### [ASSIGNMENT]
If a line in the data holds the string "brown", list it.

-- DATA follows --

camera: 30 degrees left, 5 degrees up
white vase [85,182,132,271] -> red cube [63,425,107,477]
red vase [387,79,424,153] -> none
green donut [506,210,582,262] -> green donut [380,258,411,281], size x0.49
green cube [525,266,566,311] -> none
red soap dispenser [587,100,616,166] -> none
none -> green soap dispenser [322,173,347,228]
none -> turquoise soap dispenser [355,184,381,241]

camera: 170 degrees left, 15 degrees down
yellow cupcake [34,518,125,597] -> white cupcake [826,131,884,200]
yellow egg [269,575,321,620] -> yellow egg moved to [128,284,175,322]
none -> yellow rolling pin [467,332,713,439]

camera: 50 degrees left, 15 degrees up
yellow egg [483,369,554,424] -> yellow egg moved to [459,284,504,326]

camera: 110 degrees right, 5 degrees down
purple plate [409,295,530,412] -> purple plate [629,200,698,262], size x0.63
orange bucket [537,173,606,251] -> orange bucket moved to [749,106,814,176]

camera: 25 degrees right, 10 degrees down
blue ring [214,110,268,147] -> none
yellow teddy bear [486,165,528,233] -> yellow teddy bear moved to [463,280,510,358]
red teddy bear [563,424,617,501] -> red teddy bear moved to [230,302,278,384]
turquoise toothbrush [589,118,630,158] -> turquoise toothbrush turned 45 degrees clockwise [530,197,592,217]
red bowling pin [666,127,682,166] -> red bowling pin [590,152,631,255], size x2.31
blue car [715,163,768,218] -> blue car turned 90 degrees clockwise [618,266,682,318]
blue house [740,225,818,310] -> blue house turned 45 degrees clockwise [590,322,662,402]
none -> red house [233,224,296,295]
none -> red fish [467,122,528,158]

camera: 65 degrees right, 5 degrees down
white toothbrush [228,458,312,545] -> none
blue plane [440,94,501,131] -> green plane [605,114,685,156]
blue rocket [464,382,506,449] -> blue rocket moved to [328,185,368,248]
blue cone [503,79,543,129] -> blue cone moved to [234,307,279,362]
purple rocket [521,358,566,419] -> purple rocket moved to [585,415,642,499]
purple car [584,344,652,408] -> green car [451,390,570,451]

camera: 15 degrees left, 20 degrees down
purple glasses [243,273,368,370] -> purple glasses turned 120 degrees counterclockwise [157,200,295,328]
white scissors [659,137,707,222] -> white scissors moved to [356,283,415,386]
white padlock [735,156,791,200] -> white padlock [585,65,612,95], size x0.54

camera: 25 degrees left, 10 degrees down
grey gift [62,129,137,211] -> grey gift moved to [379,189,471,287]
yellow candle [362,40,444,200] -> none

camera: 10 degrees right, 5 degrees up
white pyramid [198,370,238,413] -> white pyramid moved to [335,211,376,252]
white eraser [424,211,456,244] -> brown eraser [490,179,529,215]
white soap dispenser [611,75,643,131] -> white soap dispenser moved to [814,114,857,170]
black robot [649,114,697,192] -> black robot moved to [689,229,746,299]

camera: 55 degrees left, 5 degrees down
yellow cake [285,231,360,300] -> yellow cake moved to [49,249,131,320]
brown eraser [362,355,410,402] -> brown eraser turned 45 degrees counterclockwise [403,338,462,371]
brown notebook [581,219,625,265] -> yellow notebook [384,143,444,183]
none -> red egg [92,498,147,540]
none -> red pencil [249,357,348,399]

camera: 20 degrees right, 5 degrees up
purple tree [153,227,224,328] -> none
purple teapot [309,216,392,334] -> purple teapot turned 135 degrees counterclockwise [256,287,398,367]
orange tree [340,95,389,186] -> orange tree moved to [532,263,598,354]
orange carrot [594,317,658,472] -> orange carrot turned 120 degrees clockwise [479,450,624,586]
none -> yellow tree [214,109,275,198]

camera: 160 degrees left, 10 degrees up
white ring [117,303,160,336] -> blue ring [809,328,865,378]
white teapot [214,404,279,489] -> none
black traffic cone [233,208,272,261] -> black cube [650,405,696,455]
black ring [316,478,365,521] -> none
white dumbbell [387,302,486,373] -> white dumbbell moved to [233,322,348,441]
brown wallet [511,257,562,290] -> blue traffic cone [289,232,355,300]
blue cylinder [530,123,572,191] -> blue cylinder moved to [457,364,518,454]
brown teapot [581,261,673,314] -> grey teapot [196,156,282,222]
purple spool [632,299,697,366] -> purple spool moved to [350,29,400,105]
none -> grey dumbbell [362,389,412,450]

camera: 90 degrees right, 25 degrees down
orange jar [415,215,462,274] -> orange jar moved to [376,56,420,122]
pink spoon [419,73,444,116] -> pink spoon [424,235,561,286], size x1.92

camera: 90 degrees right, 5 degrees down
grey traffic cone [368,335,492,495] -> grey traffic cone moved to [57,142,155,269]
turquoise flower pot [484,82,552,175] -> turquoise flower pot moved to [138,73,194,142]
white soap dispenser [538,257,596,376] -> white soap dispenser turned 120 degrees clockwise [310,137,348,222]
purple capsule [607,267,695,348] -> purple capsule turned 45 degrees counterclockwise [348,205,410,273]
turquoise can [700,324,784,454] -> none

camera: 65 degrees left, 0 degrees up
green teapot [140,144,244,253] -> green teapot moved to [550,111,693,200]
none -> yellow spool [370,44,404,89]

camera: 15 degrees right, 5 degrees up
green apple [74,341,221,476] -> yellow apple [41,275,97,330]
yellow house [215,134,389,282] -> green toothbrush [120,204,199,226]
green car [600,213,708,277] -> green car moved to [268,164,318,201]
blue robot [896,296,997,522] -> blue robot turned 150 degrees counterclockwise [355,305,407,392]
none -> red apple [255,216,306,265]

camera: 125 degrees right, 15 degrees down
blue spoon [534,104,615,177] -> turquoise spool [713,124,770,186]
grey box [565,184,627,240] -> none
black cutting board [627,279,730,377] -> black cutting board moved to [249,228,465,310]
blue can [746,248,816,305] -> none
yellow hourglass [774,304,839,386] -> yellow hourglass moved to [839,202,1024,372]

-- DATA concluded --

### [WRITTEN ANSWER]
white eraser [424,211,456,244] -> brown eraser [490,179,529,215]
brown eraser [362,355,410,402] -> brown eraser turned 45 degrees counterclockwise [403,338,462,371]
brown notebook [581,219,625,265] -> yellow notebook [384,143,444,183]
brown wallet [511,257,562,290] -> blue traffic cone [289,232,355,300]
brown teapot [581,261,673,314] -> grey teapot [196,156,282,222]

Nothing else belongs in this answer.